======== Provided records
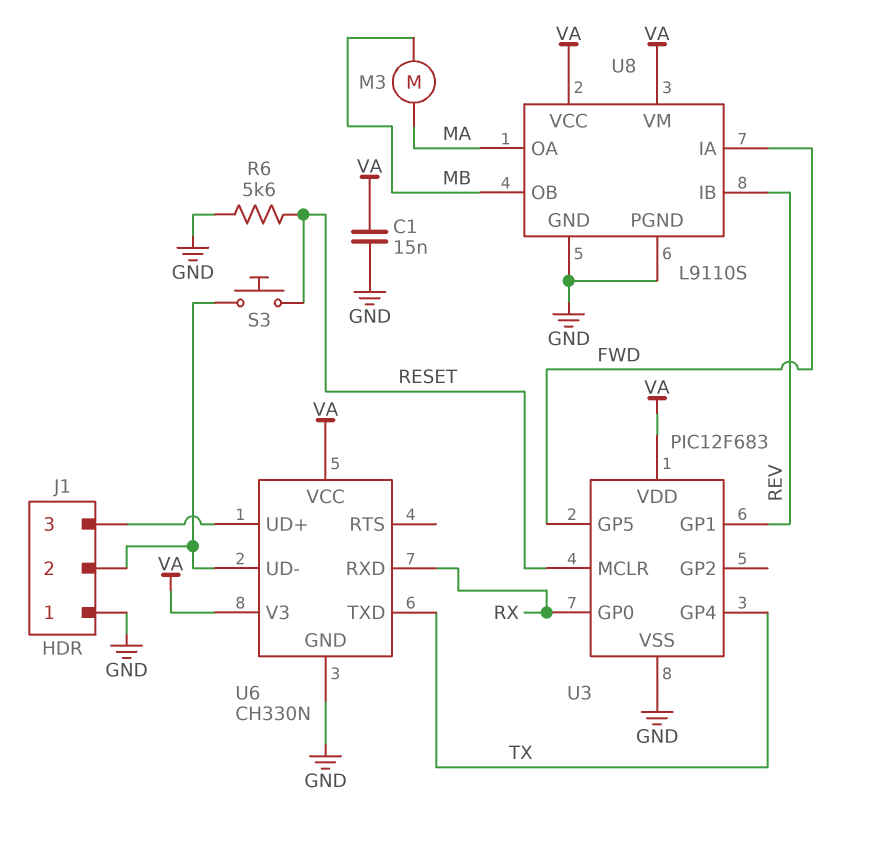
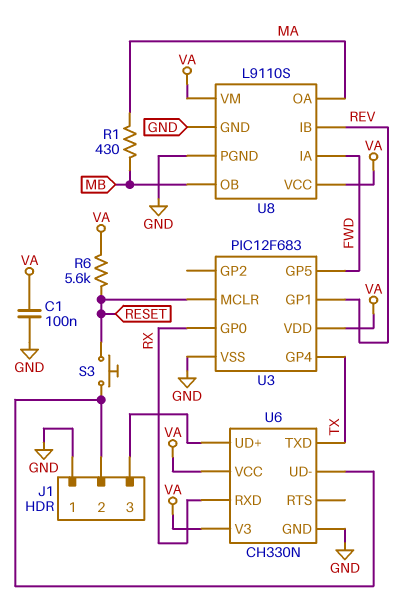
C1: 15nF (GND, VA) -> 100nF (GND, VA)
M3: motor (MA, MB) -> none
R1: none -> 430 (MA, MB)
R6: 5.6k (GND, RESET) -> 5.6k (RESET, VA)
================
======== Provided records
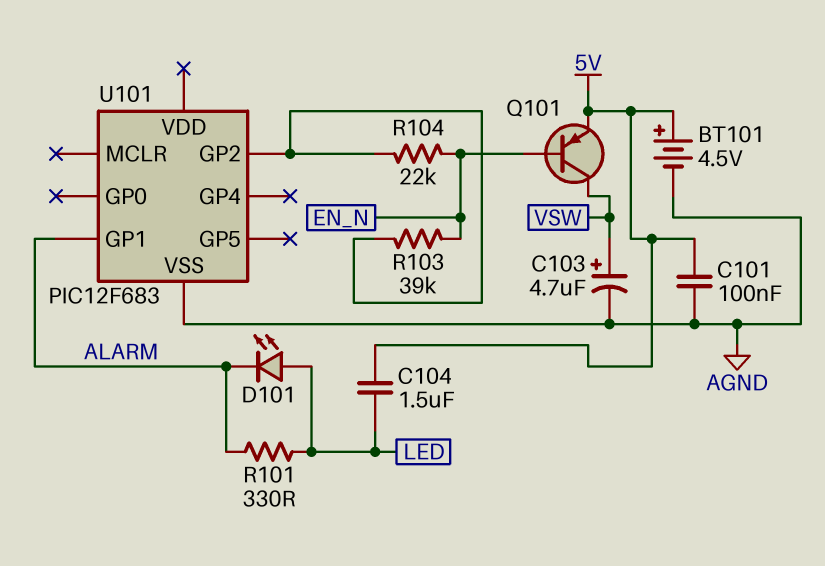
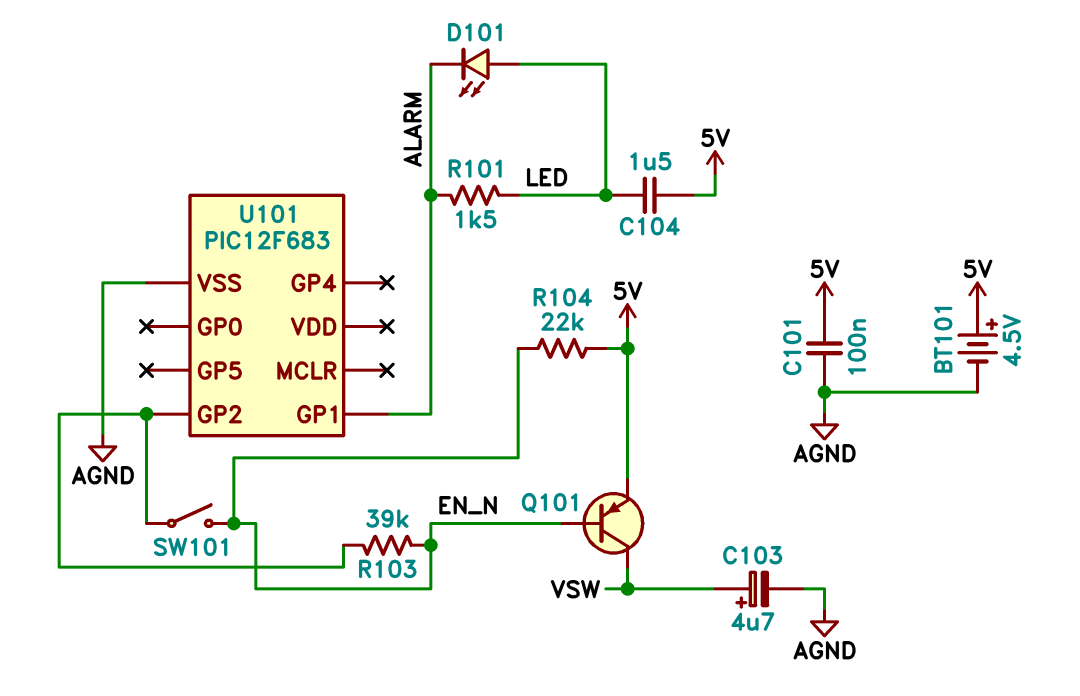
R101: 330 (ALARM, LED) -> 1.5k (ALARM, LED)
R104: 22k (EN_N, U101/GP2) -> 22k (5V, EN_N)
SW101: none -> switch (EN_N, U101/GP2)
================
From the data above, reproduce word for word the lines running from the line with "R101: 330 (ALARM, LED) -> 1.5k (ALARM, LED)" to the line with "SW101: none -> switch (EN_N, U101/GP2)", ends included.

Written answer –
R101: 330 (ALARM, LED) -> 1.5k (ALARM, LED)
R104: 22k (EN_N, U101/GP2) -> 22k (5V, EN_N)
SW101: none -> switch (EN_N, U101/GP2)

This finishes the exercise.